TASK REQUIREMENTS> Rewrite the part of the data that begins with the line containing "center seem closer?" and ends with the line containing "coordinates (514, 283)." as a numbered list, including both of those lines and omitting blank lines.

ENTRIES PROVIDED>
⟨
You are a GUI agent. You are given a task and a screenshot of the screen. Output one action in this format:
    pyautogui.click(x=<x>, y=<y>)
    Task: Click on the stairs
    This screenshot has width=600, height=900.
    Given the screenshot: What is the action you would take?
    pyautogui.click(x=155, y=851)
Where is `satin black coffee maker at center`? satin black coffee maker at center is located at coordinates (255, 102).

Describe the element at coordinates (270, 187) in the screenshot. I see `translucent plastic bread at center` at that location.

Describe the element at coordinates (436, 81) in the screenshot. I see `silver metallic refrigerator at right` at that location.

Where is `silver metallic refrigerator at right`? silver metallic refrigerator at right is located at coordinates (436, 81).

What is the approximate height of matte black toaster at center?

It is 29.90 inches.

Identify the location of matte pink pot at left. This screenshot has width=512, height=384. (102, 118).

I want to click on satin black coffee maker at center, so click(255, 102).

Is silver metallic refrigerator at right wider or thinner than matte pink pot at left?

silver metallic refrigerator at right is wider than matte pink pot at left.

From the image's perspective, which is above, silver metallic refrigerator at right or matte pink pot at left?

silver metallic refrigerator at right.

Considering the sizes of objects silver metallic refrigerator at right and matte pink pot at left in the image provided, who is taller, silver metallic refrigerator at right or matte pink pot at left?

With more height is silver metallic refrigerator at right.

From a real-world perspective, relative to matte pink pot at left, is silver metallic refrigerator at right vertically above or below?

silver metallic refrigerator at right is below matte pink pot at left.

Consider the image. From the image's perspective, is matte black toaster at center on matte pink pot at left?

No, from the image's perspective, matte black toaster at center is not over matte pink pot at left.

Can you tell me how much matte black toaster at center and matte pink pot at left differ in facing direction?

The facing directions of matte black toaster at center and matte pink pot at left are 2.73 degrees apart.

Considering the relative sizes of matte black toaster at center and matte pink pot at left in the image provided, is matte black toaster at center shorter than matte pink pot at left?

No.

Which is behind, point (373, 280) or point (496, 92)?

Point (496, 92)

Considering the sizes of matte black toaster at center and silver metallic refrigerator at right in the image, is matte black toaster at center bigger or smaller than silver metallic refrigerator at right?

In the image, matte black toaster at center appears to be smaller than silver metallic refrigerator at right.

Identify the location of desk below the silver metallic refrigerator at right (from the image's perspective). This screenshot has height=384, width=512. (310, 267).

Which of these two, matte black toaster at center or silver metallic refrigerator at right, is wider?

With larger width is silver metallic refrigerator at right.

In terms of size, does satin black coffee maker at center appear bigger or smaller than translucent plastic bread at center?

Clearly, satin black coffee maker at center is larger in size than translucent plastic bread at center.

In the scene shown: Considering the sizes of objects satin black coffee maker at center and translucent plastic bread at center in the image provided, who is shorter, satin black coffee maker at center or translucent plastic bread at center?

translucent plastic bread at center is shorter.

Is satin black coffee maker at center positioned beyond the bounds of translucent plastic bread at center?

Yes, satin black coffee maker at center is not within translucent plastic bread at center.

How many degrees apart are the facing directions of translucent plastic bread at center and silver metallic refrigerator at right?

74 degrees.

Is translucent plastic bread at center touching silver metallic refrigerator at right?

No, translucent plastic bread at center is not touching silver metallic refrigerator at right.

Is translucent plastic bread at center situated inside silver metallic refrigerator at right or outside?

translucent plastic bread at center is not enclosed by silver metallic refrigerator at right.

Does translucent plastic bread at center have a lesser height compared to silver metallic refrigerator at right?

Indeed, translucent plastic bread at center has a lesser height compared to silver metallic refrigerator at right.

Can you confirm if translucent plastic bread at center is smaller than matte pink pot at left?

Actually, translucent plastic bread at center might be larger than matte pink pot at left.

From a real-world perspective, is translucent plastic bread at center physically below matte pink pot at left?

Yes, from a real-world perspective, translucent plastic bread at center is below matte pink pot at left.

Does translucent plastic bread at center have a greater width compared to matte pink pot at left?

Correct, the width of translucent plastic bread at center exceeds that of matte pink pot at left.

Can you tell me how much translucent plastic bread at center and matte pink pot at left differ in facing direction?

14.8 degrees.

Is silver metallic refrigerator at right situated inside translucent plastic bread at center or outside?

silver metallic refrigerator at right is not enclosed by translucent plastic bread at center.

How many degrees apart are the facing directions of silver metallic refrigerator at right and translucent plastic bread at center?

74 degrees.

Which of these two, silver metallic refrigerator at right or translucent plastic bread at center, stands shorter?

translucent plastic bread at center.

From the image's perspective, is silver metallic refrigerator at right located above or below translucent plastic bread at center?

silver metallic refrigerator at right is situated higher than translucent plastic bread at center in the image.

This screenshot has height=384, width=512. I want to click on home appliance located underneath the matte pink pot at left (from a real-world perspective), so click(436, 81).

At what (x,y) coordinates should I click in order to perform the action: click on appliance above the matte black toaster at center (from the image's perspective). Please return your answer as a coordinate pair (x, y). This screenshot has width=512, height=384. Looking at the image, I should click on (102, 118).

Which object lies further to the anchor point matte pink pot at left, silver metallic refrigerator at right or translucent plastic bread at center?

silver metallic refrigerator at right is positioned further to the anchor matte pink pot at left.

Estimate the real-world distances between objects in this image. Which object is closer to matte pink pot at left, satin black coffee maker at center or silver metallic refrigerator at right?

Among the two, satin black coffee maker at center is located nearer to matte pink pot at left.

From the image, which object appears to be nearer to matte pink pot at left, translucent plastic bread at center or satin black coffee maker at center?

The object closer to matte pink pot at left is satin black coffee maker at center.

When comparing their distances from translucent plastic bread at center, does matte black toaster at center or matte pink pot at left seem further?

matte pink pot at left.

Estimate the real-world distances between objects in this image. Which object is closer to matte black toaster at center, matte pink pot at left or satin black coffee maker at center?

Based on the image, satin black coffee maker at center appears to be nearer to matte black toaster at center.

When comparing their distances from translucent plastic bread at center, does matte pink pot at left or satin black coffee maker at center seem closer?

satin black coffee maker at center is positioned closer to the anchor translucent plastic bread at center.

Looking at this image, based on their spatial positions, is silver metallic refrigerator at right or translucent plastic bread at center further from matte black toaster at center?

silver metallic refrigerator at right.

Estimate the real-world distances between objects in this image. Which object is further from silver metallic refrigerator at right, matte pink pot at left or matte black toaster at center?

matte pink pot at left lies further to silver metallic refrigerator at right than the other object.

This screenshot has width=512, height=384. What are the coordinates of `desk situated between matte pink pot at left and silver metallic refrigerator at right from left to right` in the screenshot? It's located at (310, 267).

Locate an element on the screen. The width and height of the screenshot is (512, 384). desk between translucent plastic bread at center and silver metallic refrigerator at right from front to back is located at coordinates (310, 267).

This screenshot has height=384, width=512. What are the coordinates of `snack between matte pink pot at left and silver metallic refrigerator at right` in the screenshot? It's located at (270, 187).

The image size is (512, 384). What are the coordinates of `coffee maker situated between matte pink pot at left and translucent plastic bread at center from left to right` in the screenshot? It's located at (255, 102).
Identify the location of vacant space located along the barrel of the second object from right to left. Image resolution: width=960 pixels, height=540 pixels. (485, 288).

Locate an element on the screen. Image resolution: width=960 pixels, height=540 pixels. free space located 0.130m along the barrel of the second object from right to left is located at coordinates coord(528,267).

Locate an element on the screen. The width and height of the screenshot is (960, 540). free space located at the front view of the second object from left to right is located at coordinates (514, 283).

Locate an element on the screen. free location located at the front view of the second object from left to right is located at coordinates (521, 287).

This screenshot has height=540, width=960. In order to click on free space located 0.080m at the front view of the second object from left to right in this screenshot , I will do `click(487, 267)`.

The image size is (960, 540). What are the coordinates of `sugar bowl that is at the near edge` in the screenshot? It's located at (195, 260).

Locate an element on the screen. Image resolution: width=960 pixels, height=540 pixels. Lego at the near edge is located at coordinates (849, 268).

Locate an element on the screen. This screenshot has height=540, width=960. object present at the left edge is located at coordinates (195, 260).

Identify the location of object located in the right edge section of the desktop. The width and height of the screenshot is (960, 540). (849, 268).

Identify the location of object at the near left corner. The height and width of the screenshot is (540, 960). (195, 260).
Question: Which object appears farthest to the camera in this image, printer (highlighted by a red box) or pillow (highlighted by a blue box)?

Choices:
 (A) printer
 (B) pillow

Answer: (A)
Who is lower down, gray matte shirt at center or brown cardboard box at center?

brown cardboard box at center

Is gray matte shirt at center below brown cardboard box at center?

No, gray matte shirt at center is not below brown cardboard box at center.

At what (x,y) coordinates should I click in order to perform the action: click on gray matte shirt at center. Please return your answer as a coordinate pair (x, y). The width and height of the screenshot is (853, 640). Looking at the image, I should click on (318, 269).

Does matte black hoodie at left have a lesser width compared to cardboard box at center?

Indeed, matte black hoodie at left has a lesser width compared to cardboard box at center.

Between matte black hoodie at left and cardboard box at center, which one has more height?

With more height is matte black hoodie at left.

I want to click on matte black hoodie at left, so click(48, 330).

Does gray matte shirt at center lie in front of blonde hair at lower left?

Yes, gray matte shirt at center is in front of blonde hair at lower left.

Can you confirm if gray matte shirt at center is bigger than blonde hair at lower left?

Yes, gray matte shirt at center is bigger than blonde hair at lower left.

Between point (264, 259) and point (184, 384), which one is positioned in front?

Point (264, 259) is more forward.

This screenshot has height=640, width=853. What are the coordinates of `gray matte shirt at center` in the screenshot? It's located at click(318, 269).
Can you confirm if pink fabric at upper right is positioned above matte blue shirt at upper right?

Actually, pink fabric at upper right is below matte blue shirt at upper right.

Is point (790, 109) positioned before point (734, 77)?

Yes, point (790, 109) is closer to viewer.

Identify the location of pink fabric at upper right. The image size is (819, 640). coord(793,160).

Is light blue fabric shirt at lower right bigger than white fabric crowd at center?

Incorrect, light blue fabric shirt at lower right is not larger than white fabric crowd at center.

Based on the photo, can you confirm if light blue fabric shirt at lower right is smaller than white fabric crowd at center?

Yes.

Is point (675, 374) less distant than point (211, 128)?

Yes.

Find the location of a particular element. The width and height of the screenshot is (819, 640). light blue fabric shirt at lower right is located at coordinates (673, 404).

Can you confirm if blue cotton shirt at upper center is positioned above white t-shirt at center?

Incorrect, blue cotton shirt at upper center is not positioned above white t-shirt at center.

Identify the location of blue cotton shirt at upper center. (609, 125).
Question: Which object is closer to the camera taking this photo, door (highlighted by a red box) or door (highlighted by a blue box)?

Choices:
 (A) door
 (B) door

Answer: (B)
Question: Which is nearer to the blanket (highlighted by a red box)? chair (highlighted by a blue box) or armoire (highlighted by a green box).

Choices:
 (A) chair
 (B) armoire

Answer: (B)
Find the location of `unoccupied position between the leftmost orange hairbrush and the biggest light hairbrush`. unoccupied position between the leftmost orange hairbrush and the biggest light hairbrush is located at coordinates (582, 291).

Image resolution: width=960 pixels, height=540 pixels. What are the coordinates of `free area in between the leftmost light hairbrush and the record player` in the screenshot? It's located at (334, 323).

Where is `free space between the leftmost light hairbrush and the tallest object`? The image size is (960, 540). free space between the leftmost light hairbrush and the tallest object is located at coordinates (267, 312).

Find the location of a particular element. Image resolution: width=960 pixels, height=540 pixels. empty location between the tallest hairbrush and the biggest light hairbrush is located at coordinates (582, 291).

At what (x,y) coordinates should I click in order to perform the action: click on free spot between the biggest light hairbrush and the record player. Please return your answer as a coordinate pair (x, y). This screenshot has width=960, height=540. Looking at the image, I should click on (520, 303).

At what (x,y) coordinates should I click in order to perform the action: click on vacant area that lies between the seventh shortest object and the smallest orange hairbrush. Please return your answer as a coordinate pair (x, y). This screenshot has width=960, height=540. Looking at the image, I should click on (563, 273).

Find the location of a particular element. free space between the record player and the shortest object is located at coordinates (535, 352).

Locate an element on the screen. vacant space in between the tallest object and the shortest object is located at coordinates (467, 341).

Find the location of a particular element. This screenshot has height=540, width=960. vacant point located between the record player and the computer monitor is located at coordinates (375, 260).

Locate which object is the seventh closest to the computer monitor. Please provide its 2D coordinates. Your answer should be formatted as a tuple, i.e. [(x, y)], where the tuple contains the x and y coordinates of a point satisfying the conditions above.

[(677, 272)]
⟩
REPLY>
1. When comparing their distances from translucent plastic bread at center, does matte pink pot at left or satin black coffee maker at center seem closer?
2. satin black coffee maker at center is positioned closer to the anchor translucent plastic bread at center.
3. Looking at this image, based on their spatial positions, is silver metallic refrigerator at right or translucent plastic bread at center further from matte black toaster at center?
4. silver metallic refrigerator at right.
5. Estimate the real-world distances between objects in this image. Which object is further from silver metallic refrigerator at right, matte pink pot at left or matte black toaster at center?
6. matte pink pot at left lies further to silver metallic refrigerator at right than the other object.
7. This screenshot has width=512, height=384. What are the coordinates of `desk situated between matte pink pot at left and silver metallic refrigerator at right from left to right` in the screenshot? It's located at (310, 267).
8. Locate an element on the screen. The width and height of the screenshot is (512, 384). desk between translucent plastic bread at center and silver metallic refrigerator at right from front to back is located at coordinates (310, 267).
9. This screenshot has height=384, width=512. What are the coordinates of `snack between matte pink pot at left and silver metallic refrigerator at right` in the screenshot? It's located at (270, 187).
10. The image size is (512, 384). What are the coordinates of `coffee maker situated between matte pink pot at left and translucent plastic bread at center from left to right` in the screenshot? It's located at (255, 102).
11. Identify the location of vacant space located along the barrel of the second object from right to left. Image resolution: width=960 pixels, height=540 pixels. (485, 288).
12. Locate an element on the screen. Image resolution: width=960 pixels, height=540 pixels. free space located 0.130m along the barrel of the second object from right to left is located at coordinates coord(528,267).
13. Locate an element on the screen. The width and height of the screenshot is (960, 540). free space located at the front view of the second object from left to right is located at coordinates (514, 283).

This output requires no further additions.